WHAT IS EXPECTED — Each line of the data must be written out again verbatim; no image belongs in the copy.

(Change detection data)
-=-=-

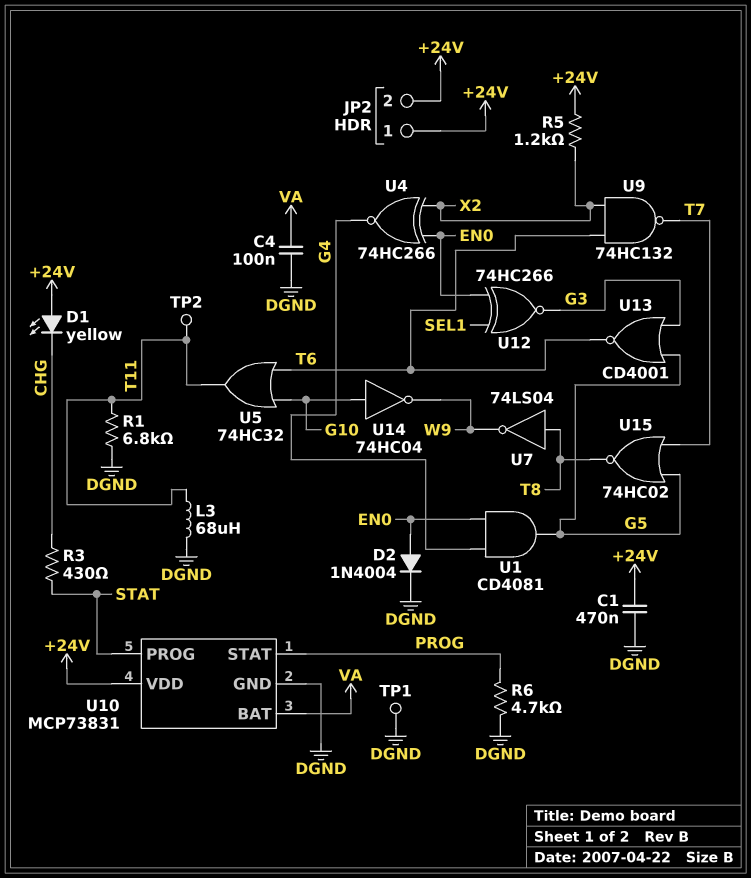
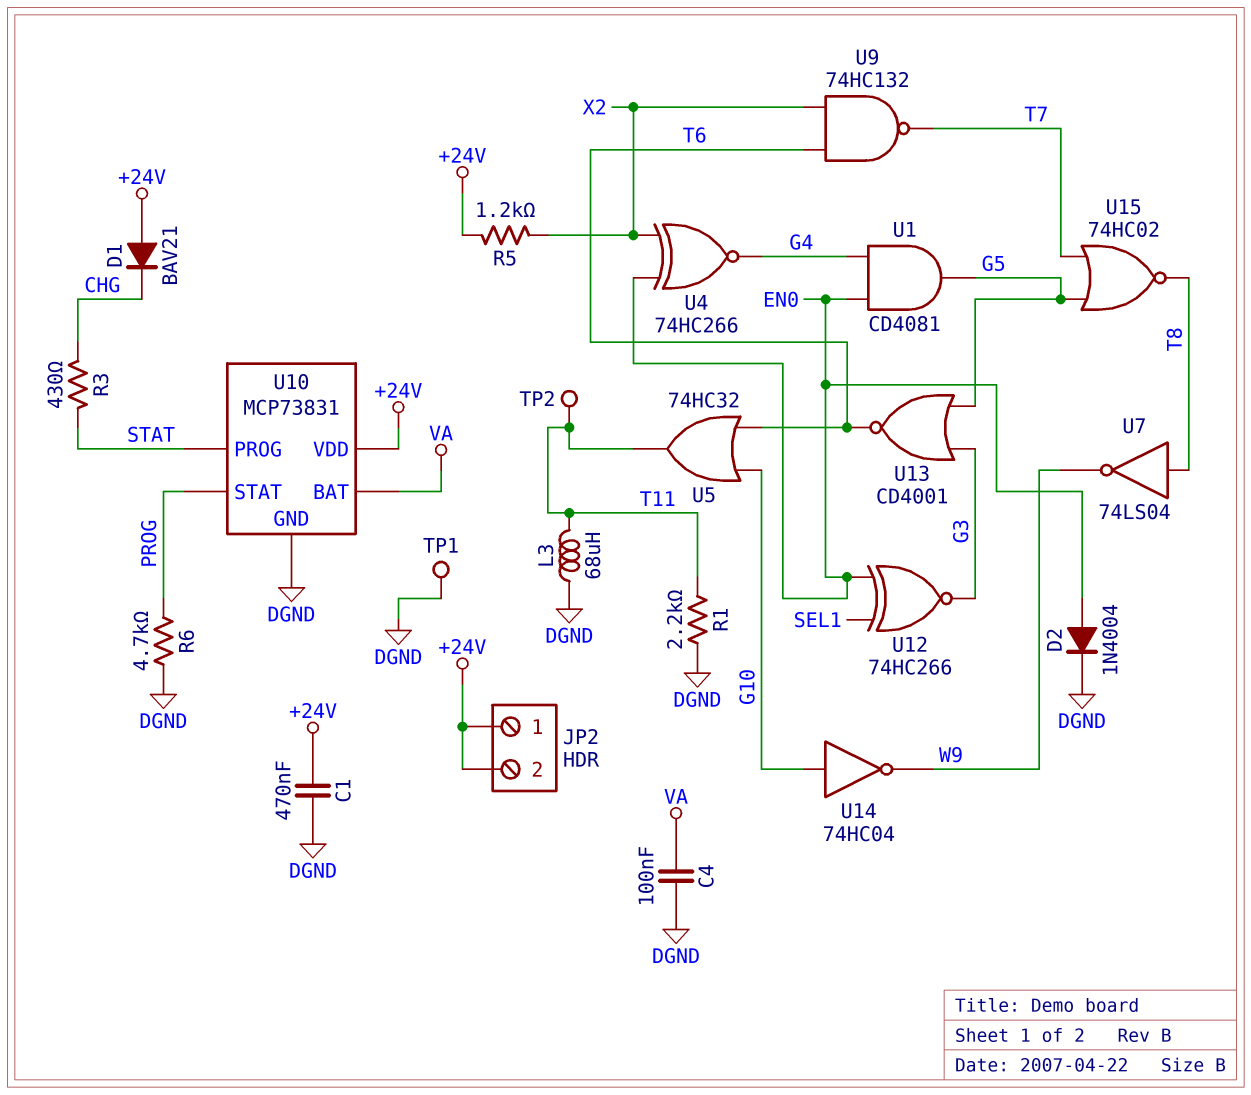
D1: LED yellow (A +24V, K CHG) -> diode BAV21 (A +24V, K CHG)
R1: 6.8k (DGND, T11) -> 2.2k (DGND, T11)

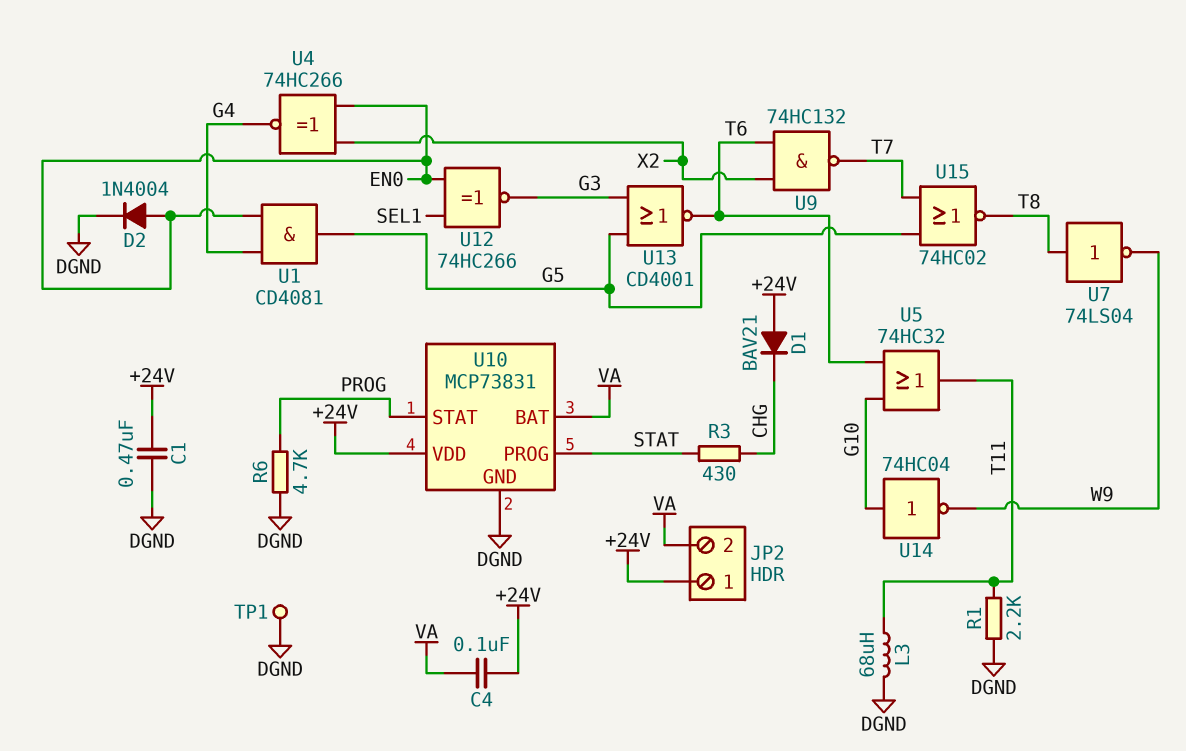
C4: 100nF (DGND, VA) -> 100nF (+24V, VA)
JP2 pin 2: +24V -> VA
R5: 1.2k (+24V, X2) -> none
TP2: test point (T11) -> none

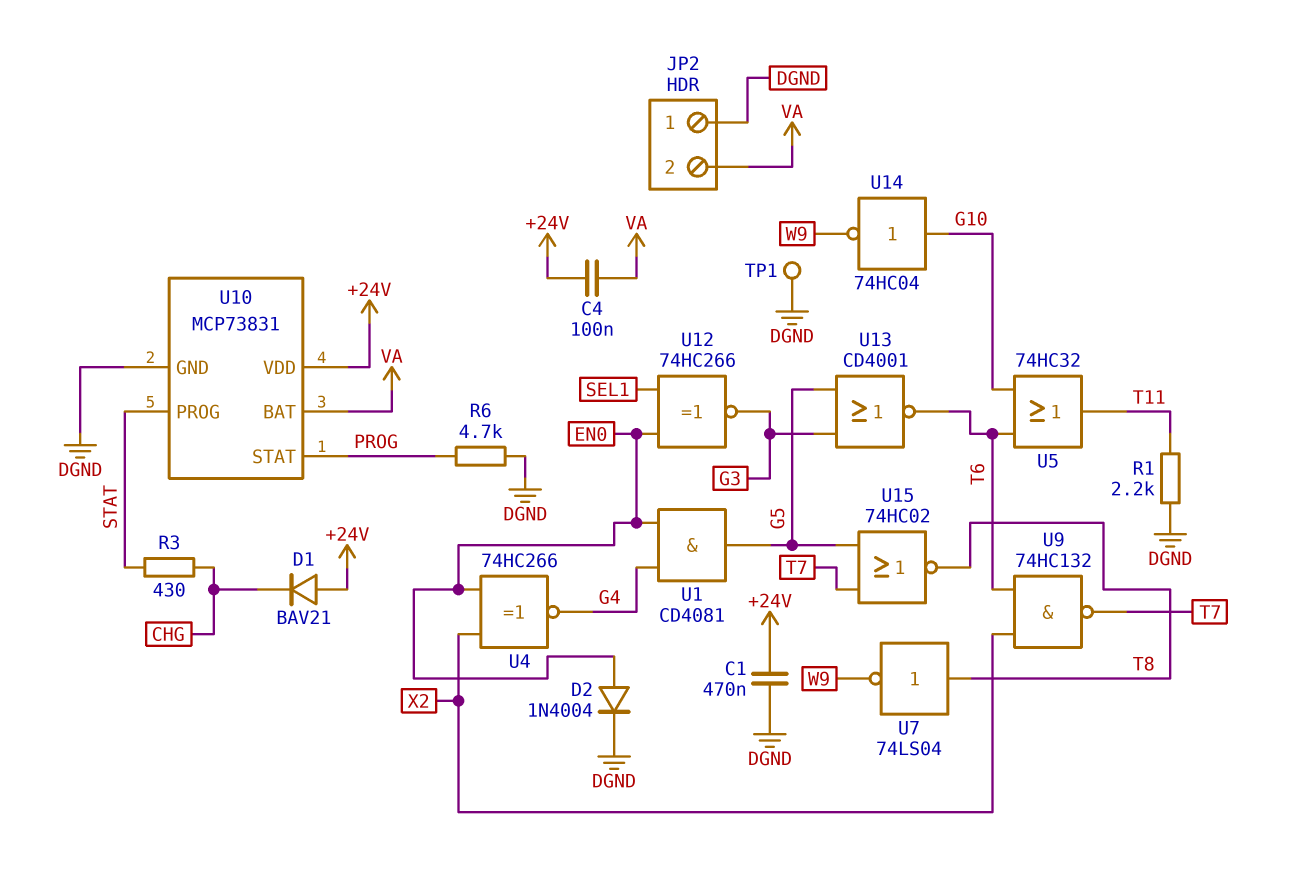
JP2 pin 1: +24V -> DGND
L3: 68uH (DGND, T11) -> none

-=-=-

SOLUTION BELOW —
D1: LED yellow (A +24V, K CHG) -> diode BAV21 (A +24V, K CHG)
R1: 6.8k (DGND, T11) -> 2.2k (DGND, T11)

C4: 100nF (DGND, VA) -> 100nF (+24V, VA)
JP2 pin 2: +24V -> VA
R5: 1.2k (+24V, X2) -> none
TP2: test point (T11) -> none

JP2 pin 1: +24V -> DGND
L3: 68uH (DGND, T11) -> none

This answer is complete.